* **Problem requirements**: Read the lines below. Copy out any that hold the string "juguete".

* **Dataset extract**:
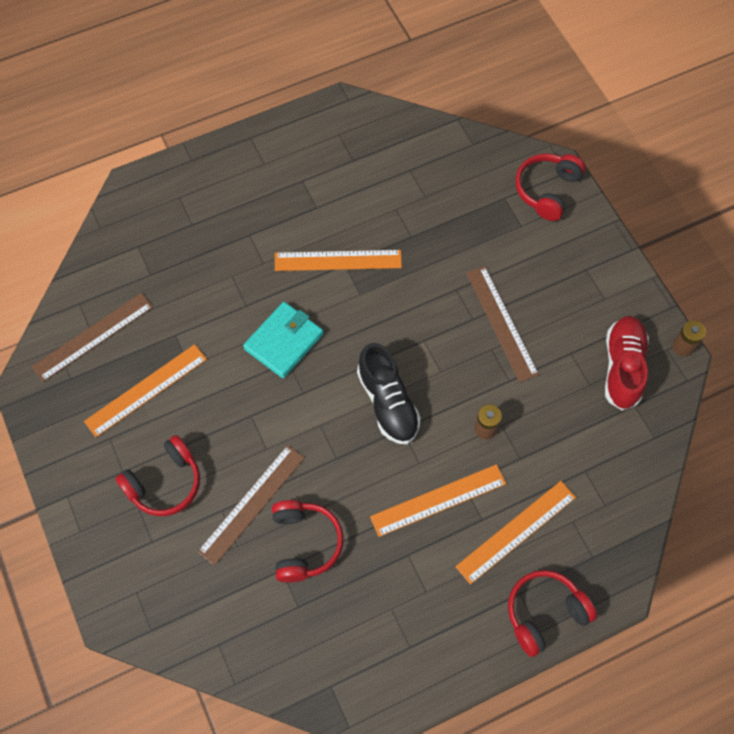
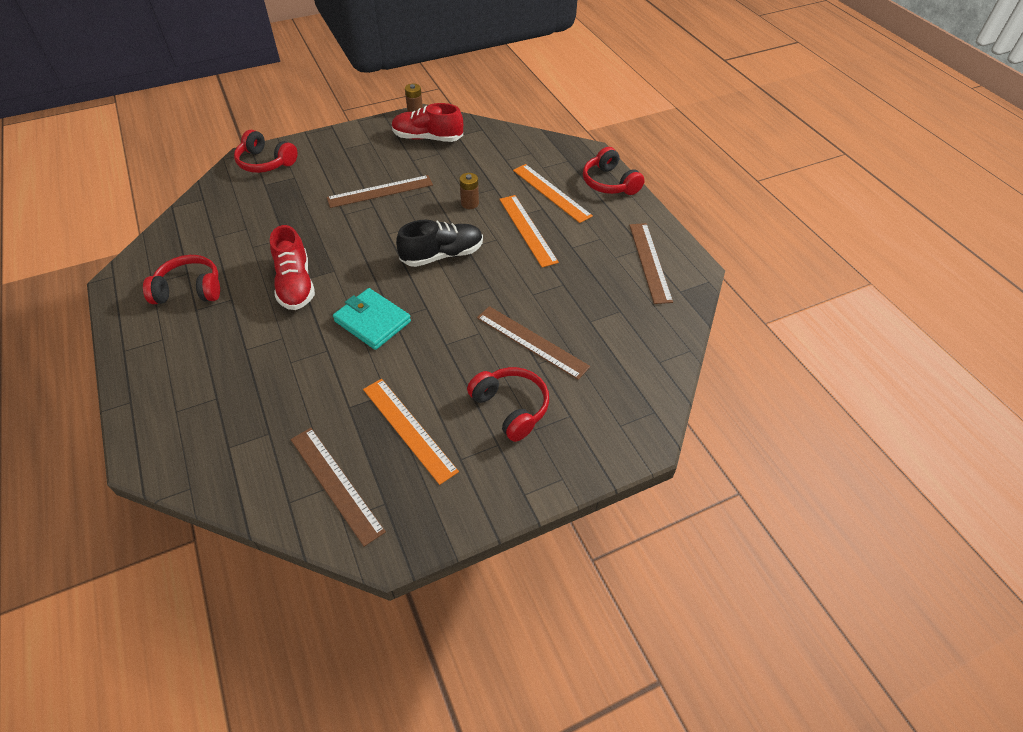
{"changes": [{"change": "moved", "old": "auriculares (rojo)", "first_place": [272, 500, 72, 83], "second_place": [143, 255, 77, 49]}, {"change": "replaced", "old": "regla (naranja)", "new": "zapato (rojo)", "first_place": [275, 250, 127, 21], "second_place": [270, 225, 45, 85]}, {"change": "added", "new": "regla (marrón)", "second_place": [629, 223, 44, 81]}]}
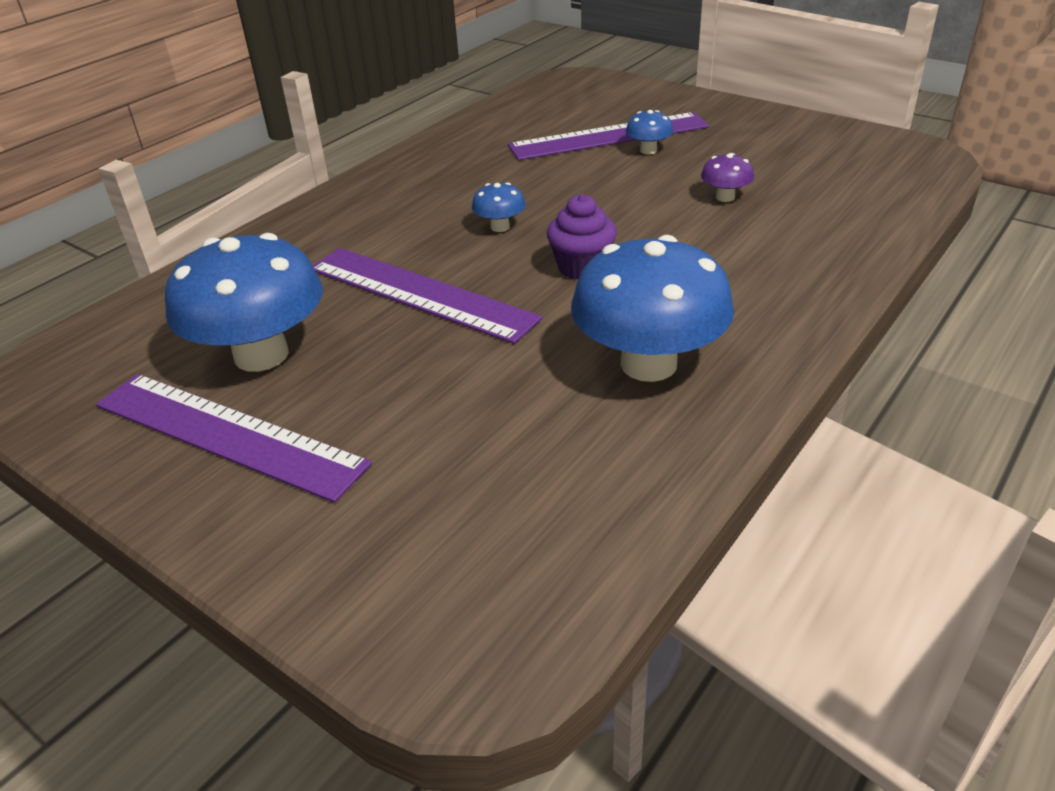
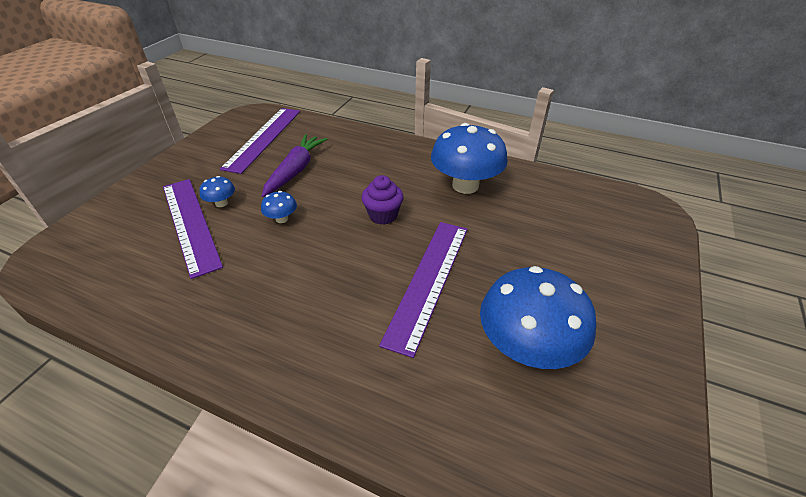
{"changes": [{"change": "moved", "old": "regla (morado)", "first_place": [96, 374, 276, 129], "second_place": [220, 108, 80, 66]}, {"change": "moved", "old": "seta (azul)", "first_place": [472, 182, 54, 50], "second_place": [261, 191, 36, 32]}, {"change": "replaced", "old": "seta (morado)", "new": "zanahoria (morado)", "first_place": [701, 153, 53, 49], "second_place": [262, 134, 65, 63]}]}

...

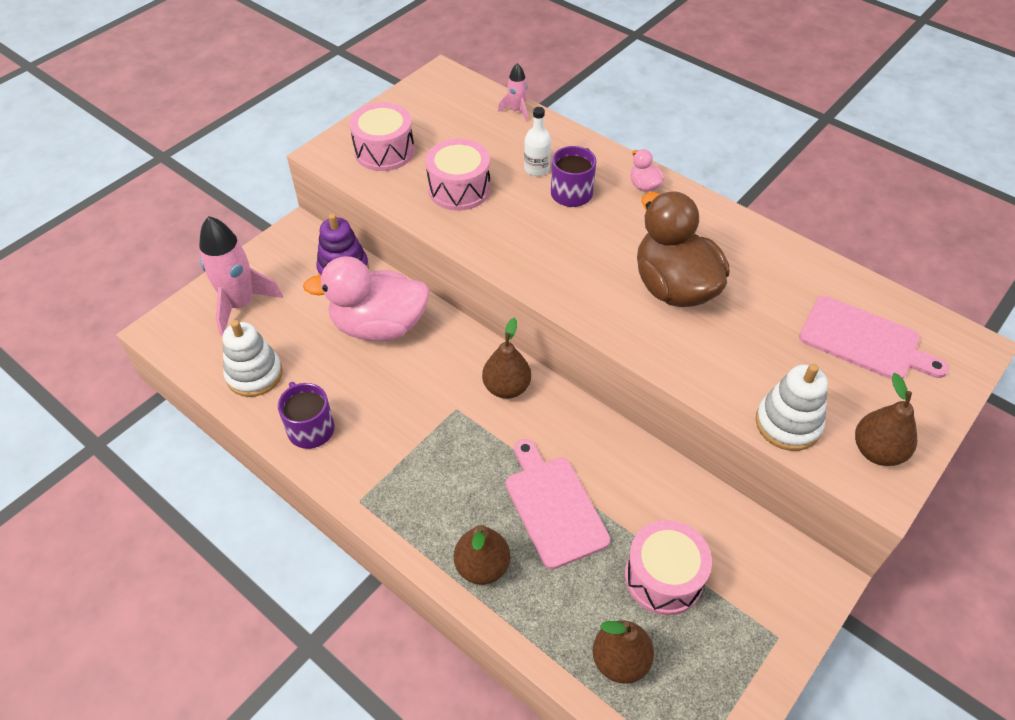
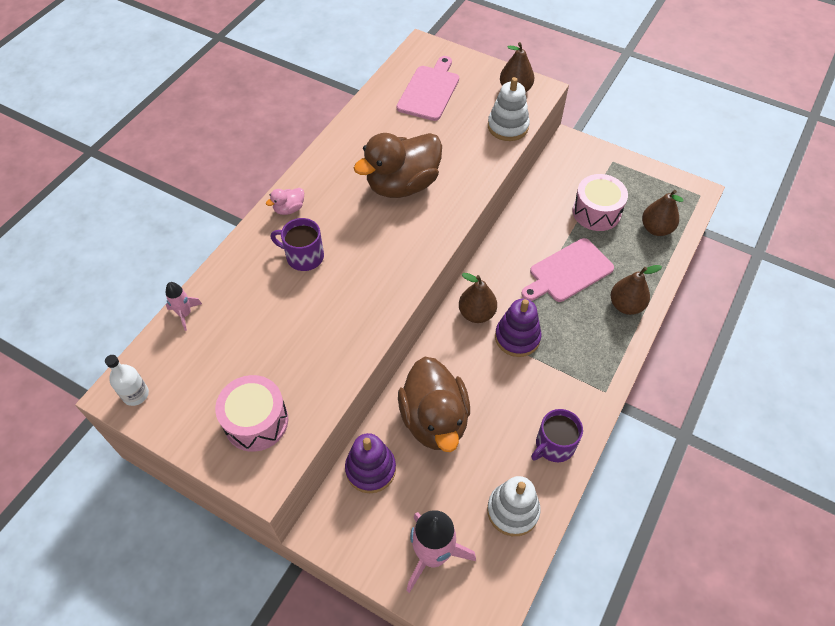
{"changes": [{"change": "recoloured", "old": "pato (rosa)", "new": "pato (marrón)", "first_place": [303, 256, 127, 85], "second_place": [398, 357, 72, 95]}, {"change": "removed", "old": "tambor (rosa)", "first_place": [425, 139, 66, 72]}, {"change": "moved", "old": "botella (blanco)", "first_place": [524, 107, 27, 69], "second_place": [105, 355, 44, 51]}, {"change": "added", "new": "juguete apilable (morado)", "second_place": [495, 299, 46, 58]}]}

...

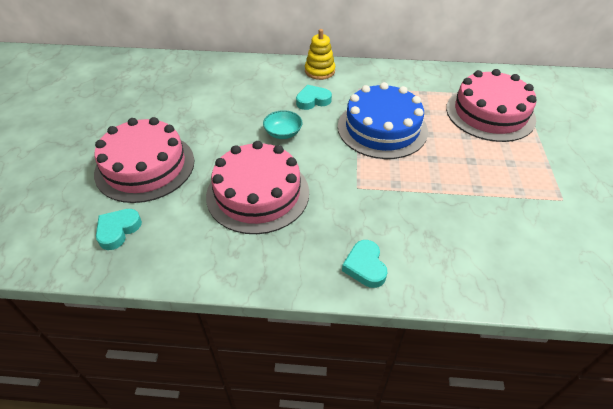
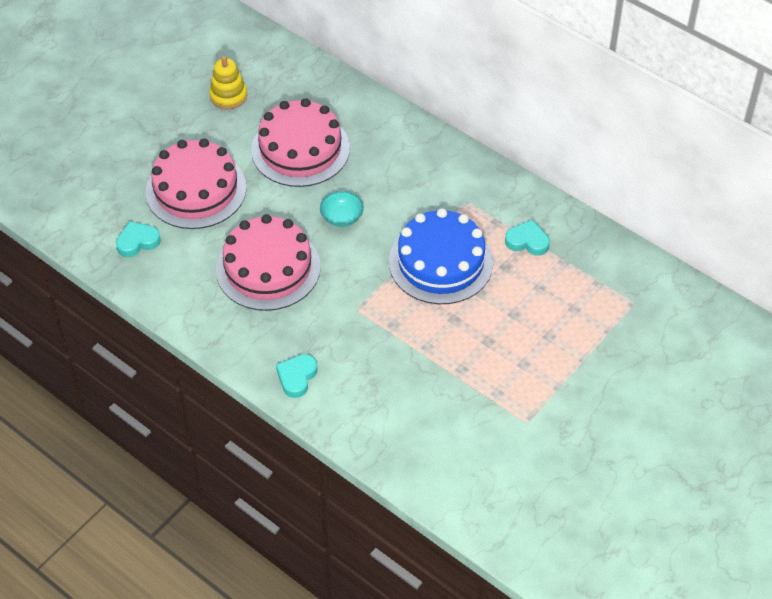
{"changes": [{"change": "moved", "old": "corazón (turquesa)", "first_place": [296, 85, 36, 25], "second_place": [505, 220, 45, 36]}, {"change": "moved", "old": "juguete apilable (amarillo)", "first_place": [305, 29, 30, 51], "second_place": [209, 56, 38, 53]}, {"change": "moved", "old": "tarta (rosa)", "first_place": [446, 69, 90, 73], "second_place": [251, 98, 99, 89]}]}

* **Completed exercise**:
{"changes": [{"change": "recoloured", "old": "pato (rosa)", "new": "pato (marrón)", "first_place": [303, 256, 127, 85], "second_place": [398, 357, 72, 95]}, {"change": "removed", "old": "tambor (rosa)", "first_place": [425, 139, 66, 72]}, {"change": "moved", "old": "botella (blanco)", "first_place": [524, 107, 27, 69], "second_place": [105, 355, 44, 51]}, {"change": "added", "new": "juguete apilable (morado)", "second_place": [495, 299, 46, 58]}]}
{"changes": [{"change": "moved", "old": "corazón (turquesa)", "first_place": [296, 85, 36, 25], "second_place": [505, 220, 45, 36]}, {"change": "moved", "old": "juguete apilable (amarillo)", "first_place": [305, 29, 30, 51], "second_place": [209, 56, 38, 53]}, {"change": "moved", "old": "tarta (rosa)", "first_place": [446, 69, 90, 73], "second_place": [251, 98, 99, 89]}]}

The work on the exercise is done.